WORK INSTRUCTION => Return each line in the records below that includes "plate".

PROVIDED MATERIAL =>
☆ ☆ ☆ ☆ ☆ ☆ ☆

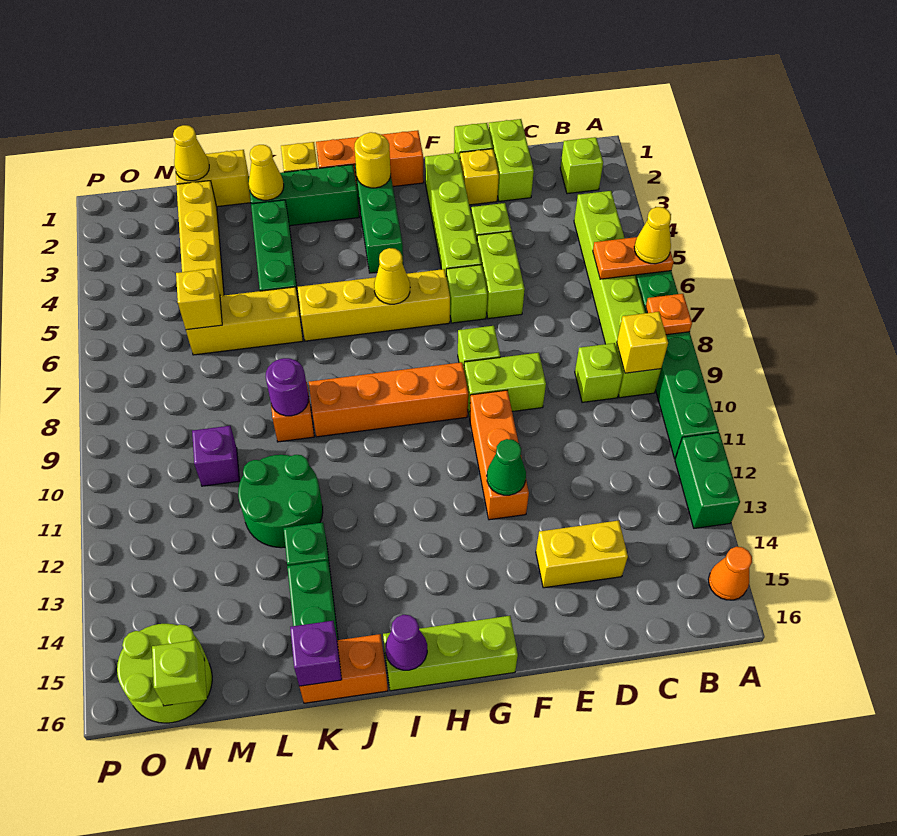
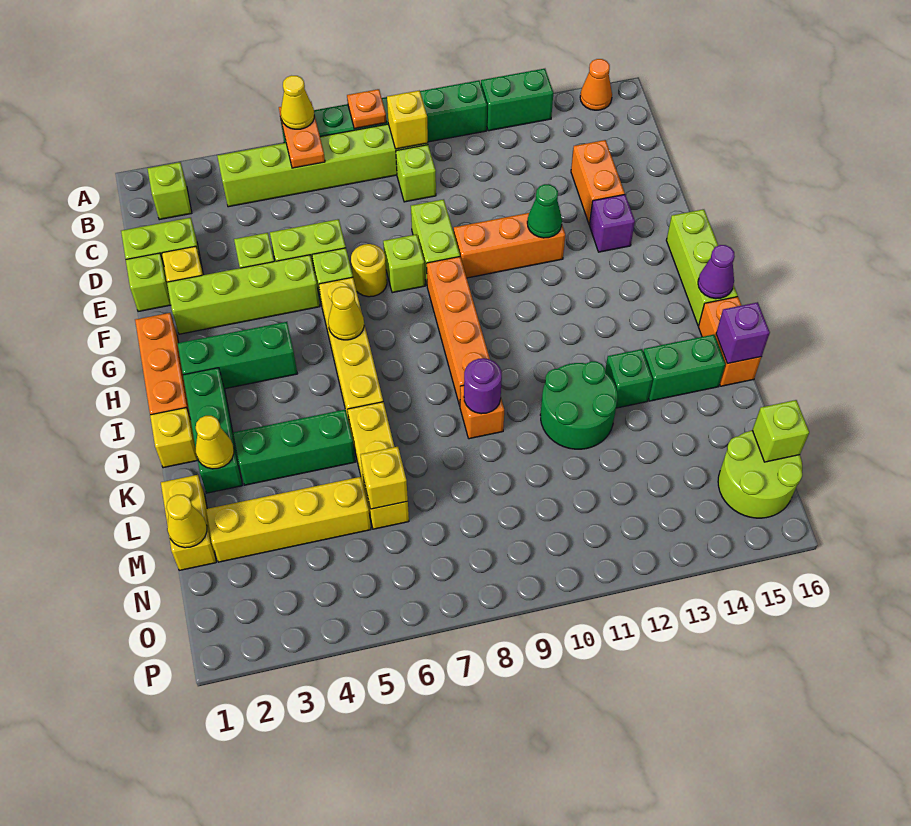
yellow 1x2 brick [536,520,628,588] -> orange 1x2 brick [571,140,625,224]
yellow 1x1 round brick [354,132,391,188] -> yellow 1x1 round brick moved to [351,244,387,297]
purple 1x1 brick [192,426,239,486] -> purple 1x1 brick moved to [589,195,635,252]

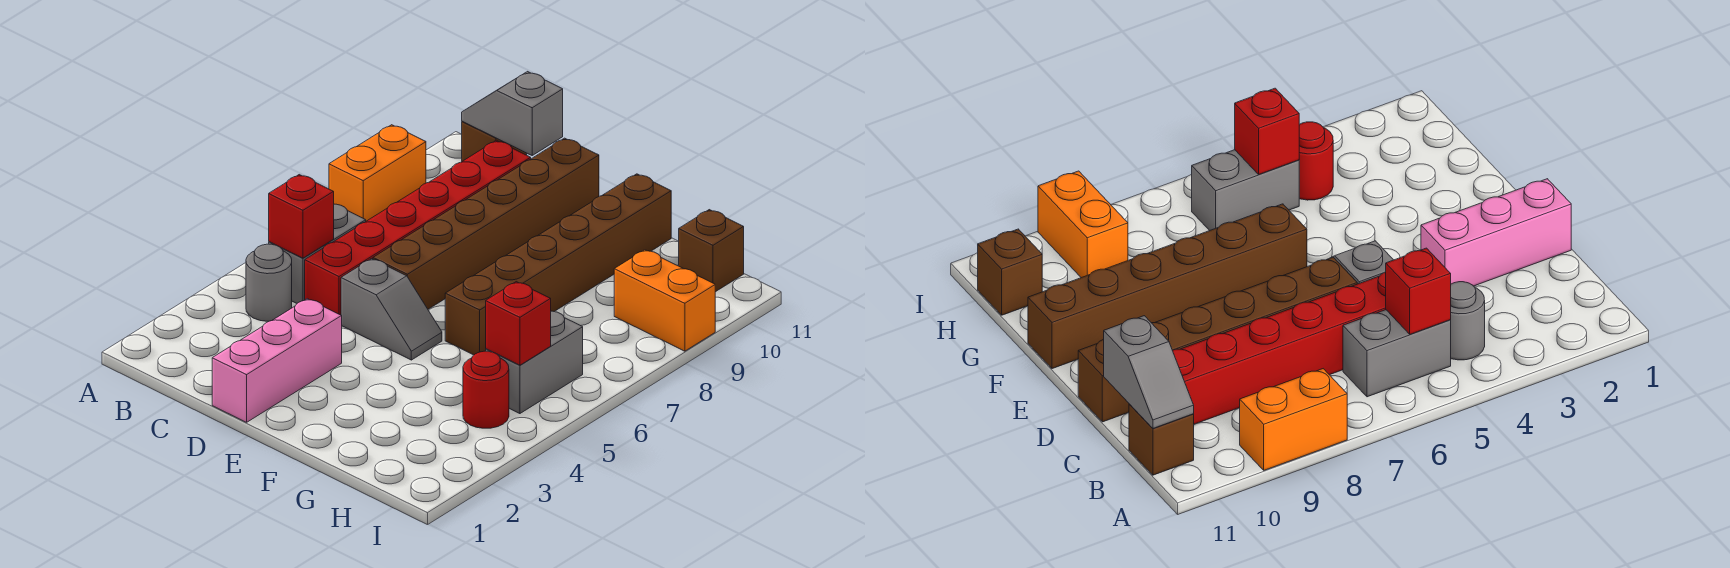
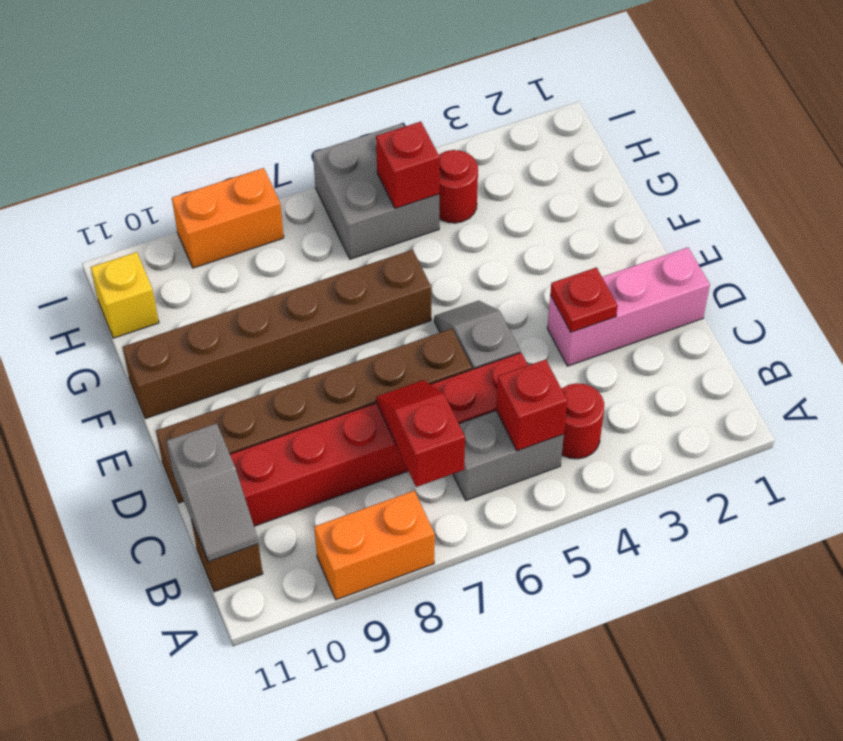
grey 1x1 round brick [246,244,292,321] -> red 1x1 round brick [562,383,604,459]
none -> red 1x2 slope [376,380,465,487]
none -> red 1x1 plate [550,267,618,332]
grey 1x2 brick [486,311,583,414] -> grey 2x2 brick [313,123,439,259]
orange 1x2 brick [614,250,715,351] -> orange 1x2 brick turned to [172,168,284,268]
brown 1x1 brick [679,210,744,292] -> yellow 1x1 brick [91,252,159,338]

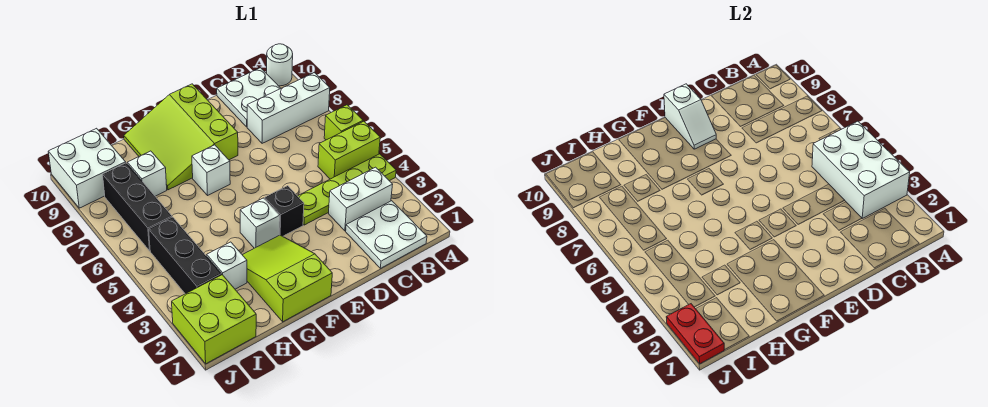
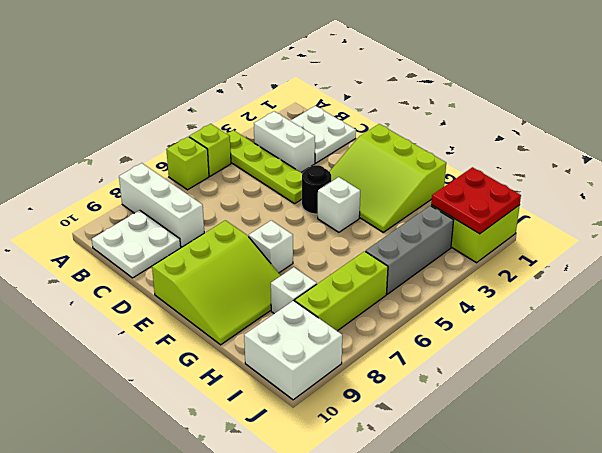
white 2x3 brick [812,121,910,218] -> none
lime 1x2 brick [318,121,380,179] -> lime 1x1 brick [189,124,231,176]
white 1x1 round brick [267,44,293,86] -> none
black 1x1 brick [265,186,304,236] -> black 1x1 round brick [302,165,331,214]
white 1x2 slope [664,84,716,149] -> none
lime 2x3 slope [243,235,332,322] -> lime 3x3 slope [329,124,446,232]
white 1x1 brick [207,242,247,289] -> none
black 1x3 brick [149,217,222,294] -> grey 1x3 brick [366,206,454,294]
black 1x3 brick [103,163,172,251] -> lime 1x3 brick [295,251,388,331]
red 1x2 plate [666,304,724,364] -> red 2x2 plate [431,167,521,234]

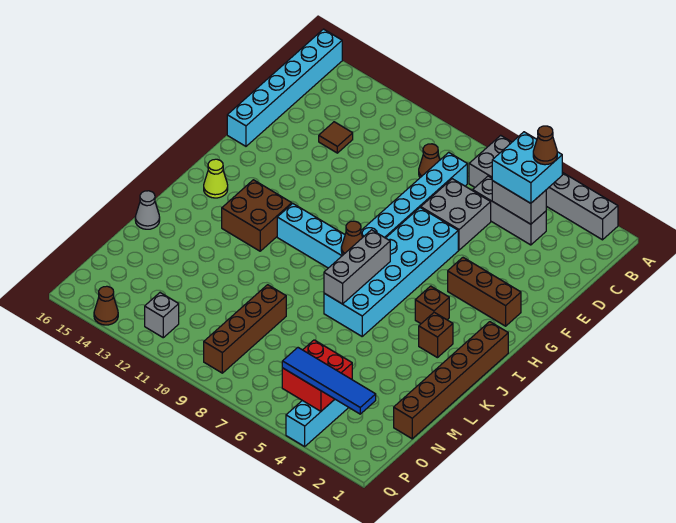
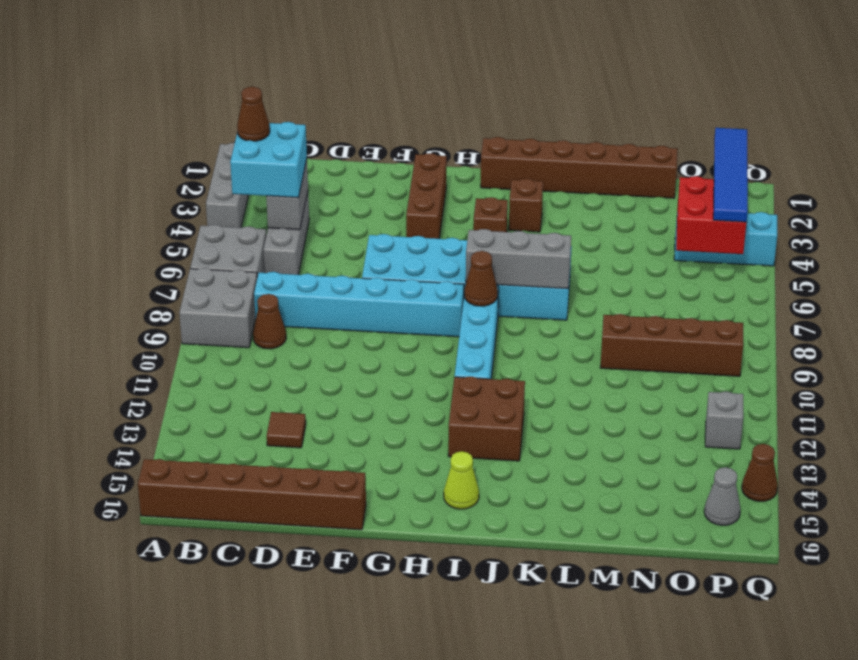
cyan 1x6 brick [227,29,342,146] -> brown 1x6 brick [138,459,366,530]
grey 2x2 brick [421,179,491,250] -> grey 2x2 brick moved to [179,268,257,348]
grey 1x1 cone [135,191,160,229] -> grey 1x1 cone moved to [704,467,741,525]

☆ ☆ ☆ ☆ ☆ ☆ ☆

ANSWER FOR THIS EXERCISE =>
none -> red 1x1 plate [550,267,618,332]
red 1x2 plate [666,304,724,364] -> red 2x2 plate [431,167,521,234]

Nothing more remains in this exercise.